Multi-step shape edit data:
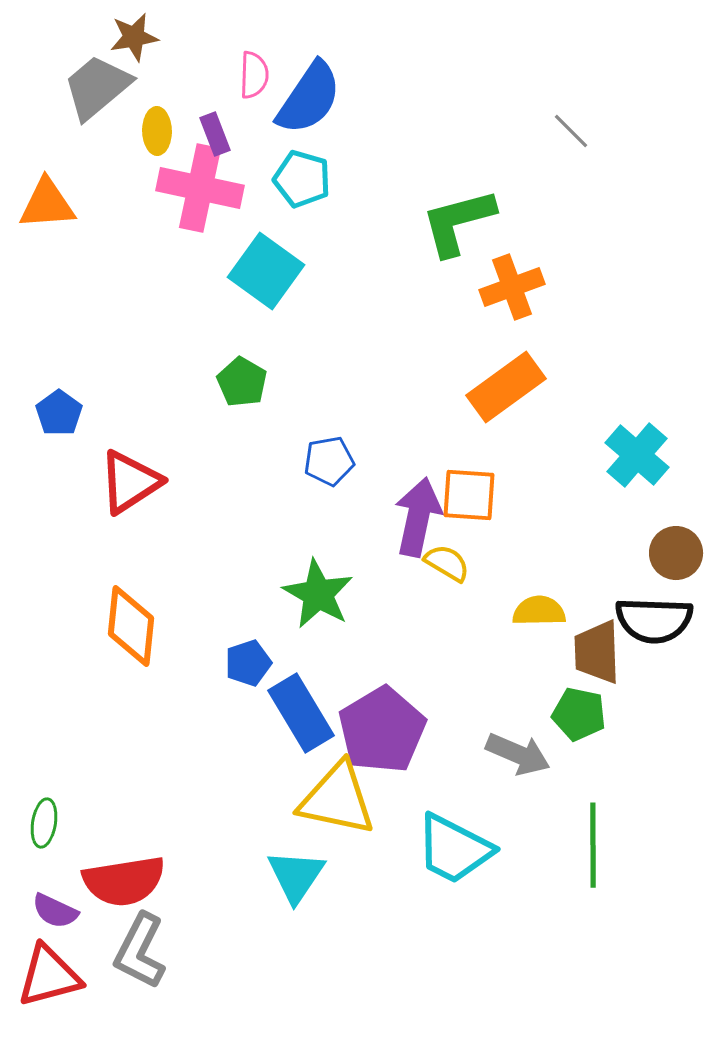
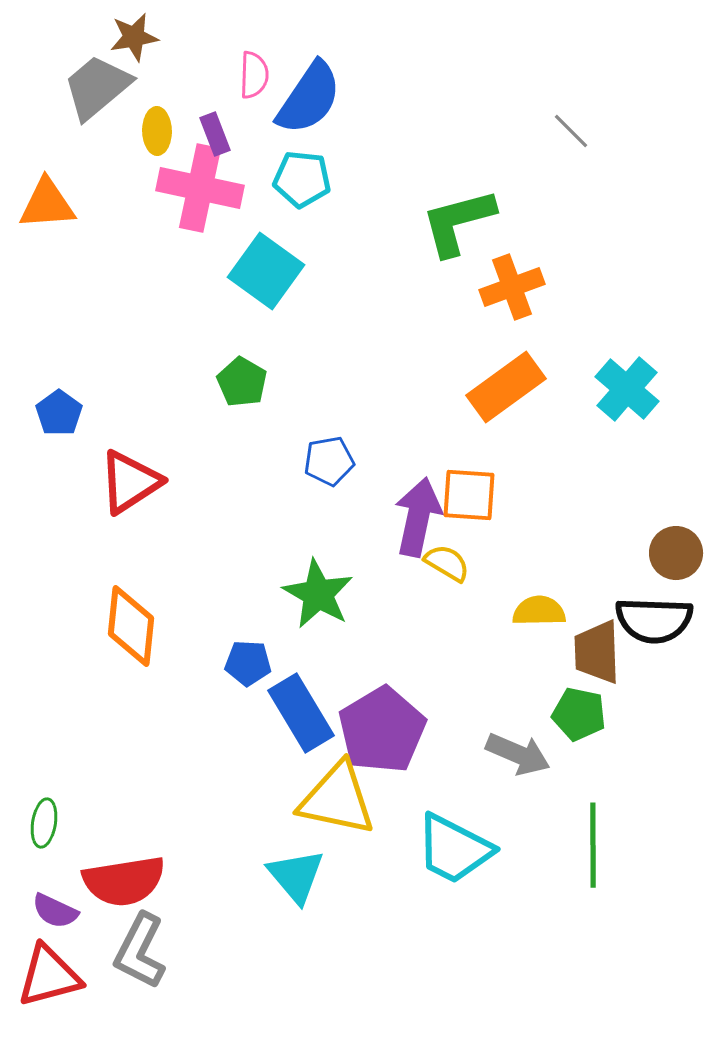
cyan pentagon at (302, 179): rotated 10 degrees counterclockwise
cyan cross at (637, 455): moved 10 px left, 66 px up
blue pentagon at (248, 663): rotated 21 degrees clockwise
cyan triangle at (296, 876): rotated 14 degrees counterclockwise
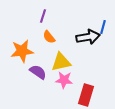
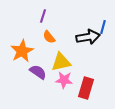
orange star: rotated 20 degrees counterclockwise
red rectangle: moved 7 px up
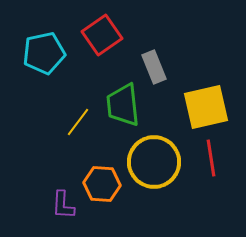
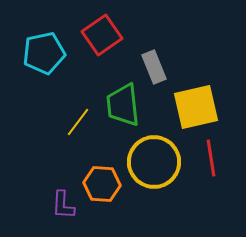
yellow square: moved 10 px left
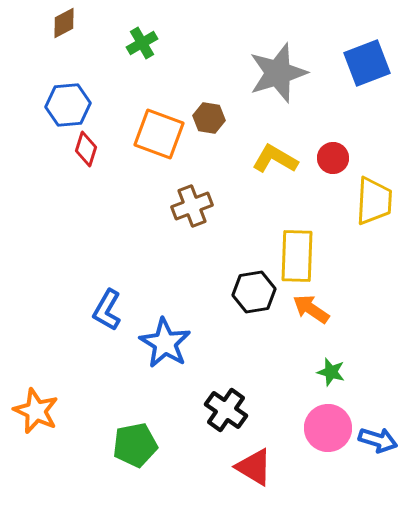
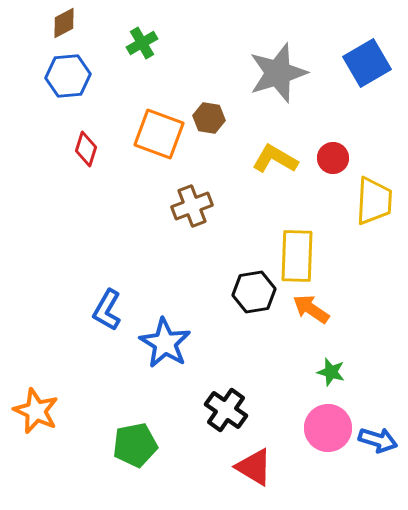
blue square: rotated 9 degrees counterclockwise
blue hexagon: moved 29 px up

▶ _Task details_
Reproduce exactly, and only, the lines from the one holding "orange star: rotated" through the final line of the entries. Do not include the pictures.

▶ _Exercise output_
orange star: rotated 20 degrees counterclockwise
red rectangle: moved 7 px up
yellow square: moved 10 px left
blue square: rotated 9 degrees counterclockwise
blue hexagon: moved 29 px up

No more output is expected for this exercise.